Extracted records:
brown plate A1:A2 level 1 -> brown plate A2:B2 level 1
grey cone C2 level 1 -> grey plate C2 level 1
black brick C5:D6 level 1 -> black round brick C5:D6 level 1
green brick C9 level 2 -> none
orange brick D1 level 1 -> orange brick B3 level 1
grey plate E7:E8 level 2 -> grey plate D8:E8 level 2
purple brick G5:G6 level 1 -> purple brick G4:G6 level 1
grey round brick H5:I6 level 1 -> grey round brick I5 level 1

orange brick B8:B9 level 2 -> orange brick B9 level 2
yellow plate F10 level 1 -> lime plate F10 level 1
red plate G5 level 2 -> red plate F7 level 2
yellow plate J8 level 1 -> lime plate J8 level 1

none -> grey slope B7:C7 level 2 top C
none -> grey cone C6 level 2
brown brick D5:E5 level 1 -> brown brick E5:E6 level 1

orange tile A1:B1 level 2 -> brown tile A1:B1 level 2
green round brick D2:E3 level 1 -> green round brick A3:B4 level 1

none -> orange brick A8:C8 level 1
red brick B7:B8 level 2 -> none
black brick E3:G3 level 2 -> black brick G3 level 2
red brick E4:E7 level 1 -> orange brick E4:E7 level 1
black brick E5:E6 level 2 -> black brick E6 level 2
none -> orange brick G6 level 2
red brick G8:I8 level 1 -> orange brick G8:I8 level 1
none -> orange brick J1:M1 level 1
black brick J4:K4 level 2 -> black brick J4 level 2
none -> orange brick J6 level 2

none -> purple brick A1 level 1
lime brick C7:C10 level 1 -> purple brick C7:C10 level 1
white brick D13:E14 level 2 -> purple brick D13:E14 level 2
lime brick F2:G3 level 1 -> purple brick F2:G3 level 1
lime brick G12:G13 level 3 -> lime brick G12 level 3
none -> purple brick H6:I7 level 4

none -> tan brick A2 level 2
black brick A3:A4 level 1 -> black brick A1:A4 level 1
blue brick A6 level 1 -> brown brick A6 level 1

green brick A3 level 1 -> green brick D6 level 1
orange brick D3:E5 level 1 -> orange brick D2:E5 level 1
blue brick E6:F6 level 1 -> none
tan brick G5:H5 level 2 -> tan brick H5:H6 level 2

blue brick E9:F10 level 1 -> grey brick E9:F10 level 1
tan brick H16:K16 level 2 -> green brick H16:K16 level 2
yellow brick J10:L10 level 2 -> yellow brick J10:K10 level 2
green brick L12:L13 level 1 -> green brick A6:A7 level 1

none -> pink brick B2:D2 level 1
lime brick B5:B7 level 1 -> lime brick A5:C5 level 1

• What is required
Where the data above reaches the line holding "white brick D13:E14", begin printing, and stop after the line holding "none -> pink brick B2:D2 level 1". Each line must be reproduced exactly, with nothing else added.

• The answer
white brick D13:E14 level 2 -> purple brick D13:E14 level 2
lime brick F2:G3 level 1 -> purple brick F2:G3 level 1
lime brick G12:G13 level 3 -> lime brick G12 level 3
none -> purple brick H6:I7 level 4

none -> tan brick A2 level 2
black brick A3:A4 level 1 -> black brick A1:A4 level 1
blue brick A6 level 1 -> brown brick A6 level 1

green brick A3 level 1 -> green brick D6 level 1
orange brick D3:E5 level 1 -> orange brick D2:E5 level 1
blue brick E6:F6 level 1 -> none
tan brick G5:H5 level 2 -> tan brick H5:H6 level 2

blue brick E9:F10 level 1 -> grey brick E9:F10 level 1
tan brick H16:K16 level 2 -> green brick H16:K16 level 2
yellow brick J10:L10 level 2 -> yellow brick J10:K10 level 2
green brick L12:L13 level 1 -> green brick A6:A7 level 1

none -> pink brick B2:D2 level 1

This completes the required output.